What you need to do :: Reproduce the line that contains "black goblet [112,249,189,378]" and every line after it through the end of the records, exactly, with nothing added.
Data for the task Start Marker
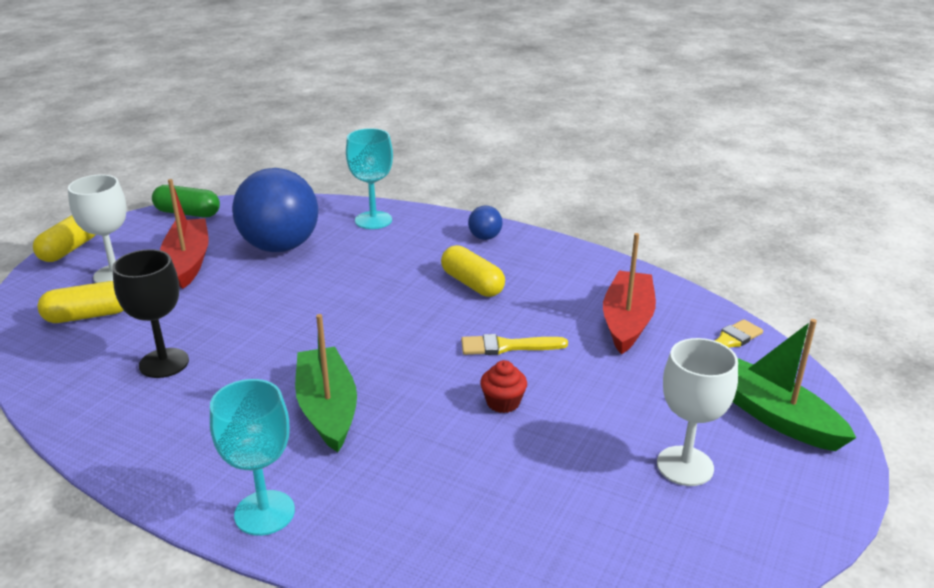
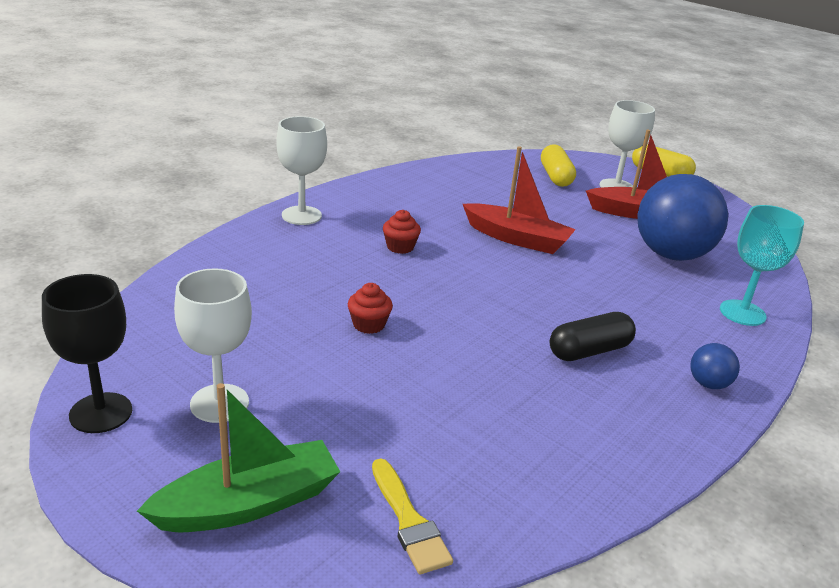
camera: 100 degrees right, 0 degrees up
black goblet [112,249,189,378] -> black goblet moved to [42,274,132,433]
green capsule [152,185,220,217] -> none
turquoise goblet [210,379,295,536] -> white goblet [276,116,327,225]
green boat [295,314,357,452] -> red cupcake [383,210,421,254]
yellow capsule [441,245,505,297] -> black capsule [550,312,636,361]
yellow brush [461,334,568,355] -> none
red boat [603,233,656,354] -> red boat moved to [463,146,576,254]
Data for the task End Marker
Expected answer ::
black goblet [112,249,189,378] -> black goblet moved to [42,274,132,433]
green capsule [152,185,220,217] -> none
turquoise goblet [210,379,295,536] -> white goblet [276,116,327,225]
green boat [295,314,357,452] -> red cupcake [383,210,421,254]
yellow capsule [441,245,505,297] -> black capsule [550,312,636,361]
yellow brush [461,334,568,355] -> none
red boat [603,233,656,354] -> red boat moved to [463,146,576,254]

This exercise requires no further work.